Content starts

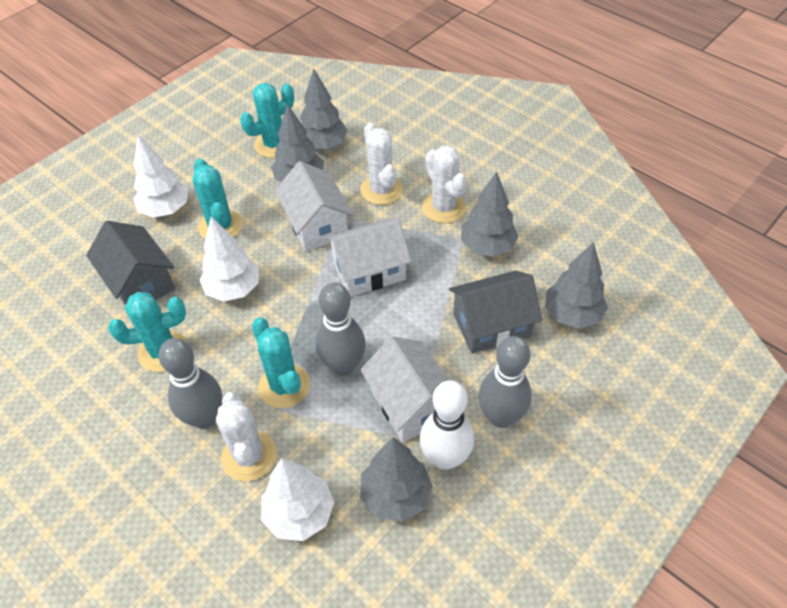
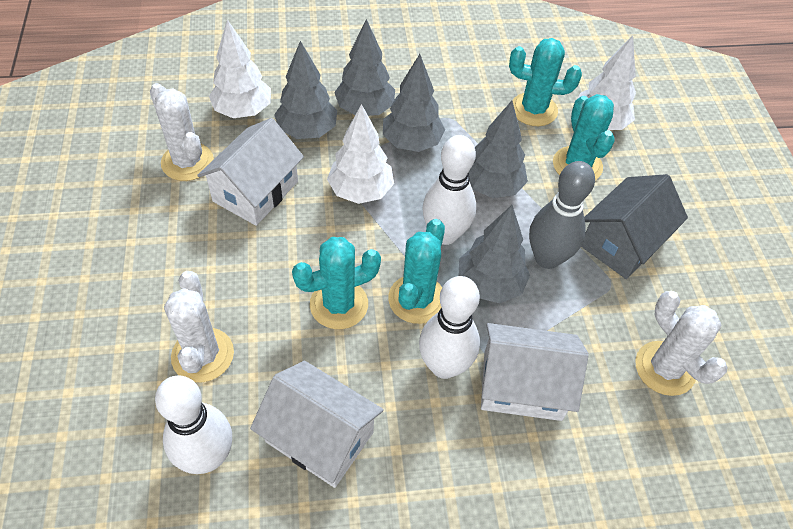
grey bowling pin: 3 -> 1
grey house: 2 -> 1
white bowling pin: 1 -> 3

Content ends
Content starts

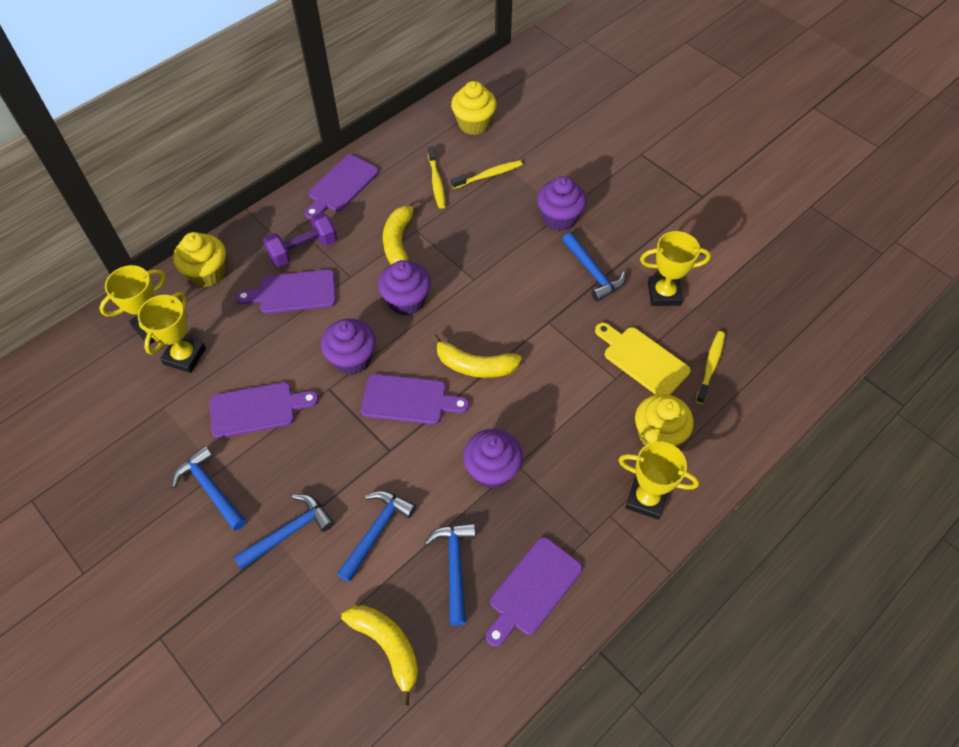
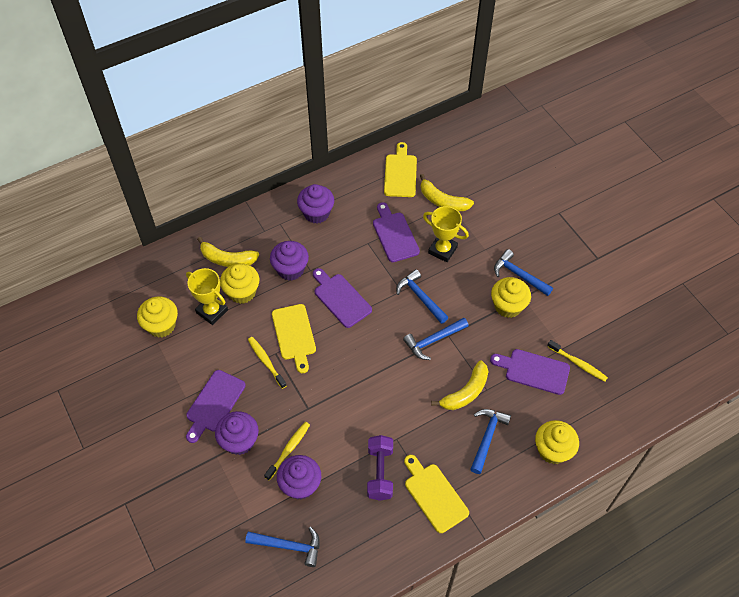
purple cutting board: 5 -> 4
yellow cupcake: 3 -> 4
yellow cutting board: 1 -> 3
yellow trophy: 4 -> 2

Content ends
Content starts

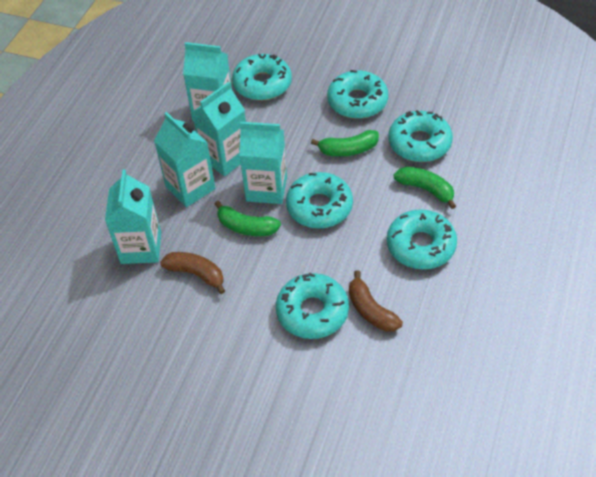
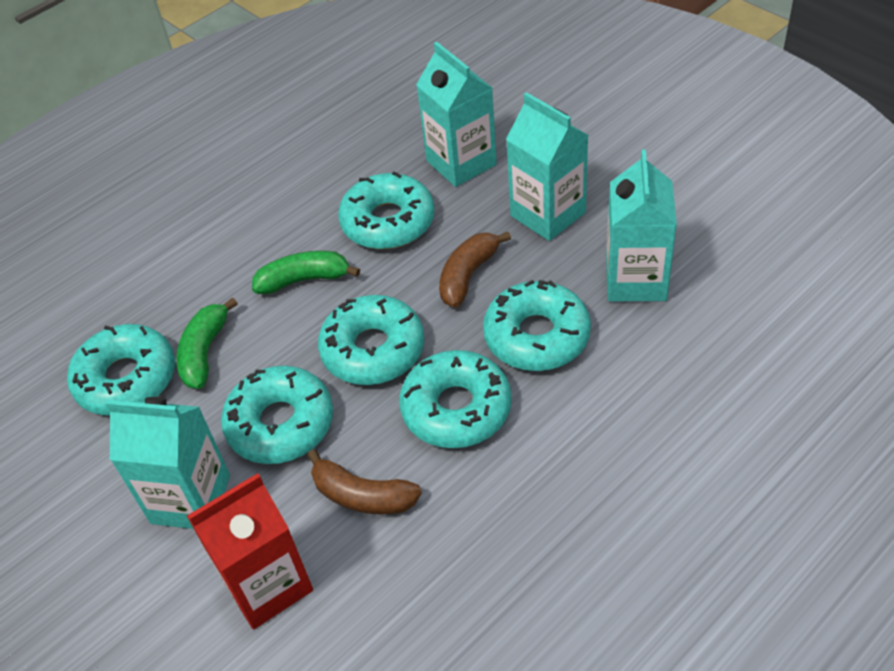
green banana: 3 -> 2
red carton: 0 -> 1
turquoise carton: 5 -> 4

Content ends

→ **What is being asked**: Search the data for the word "bowling" and copy each line where it appears.

→ **Answer to this problem**:
grey bowling pin: 3 -> 1
white bowling pin: 1 -> 3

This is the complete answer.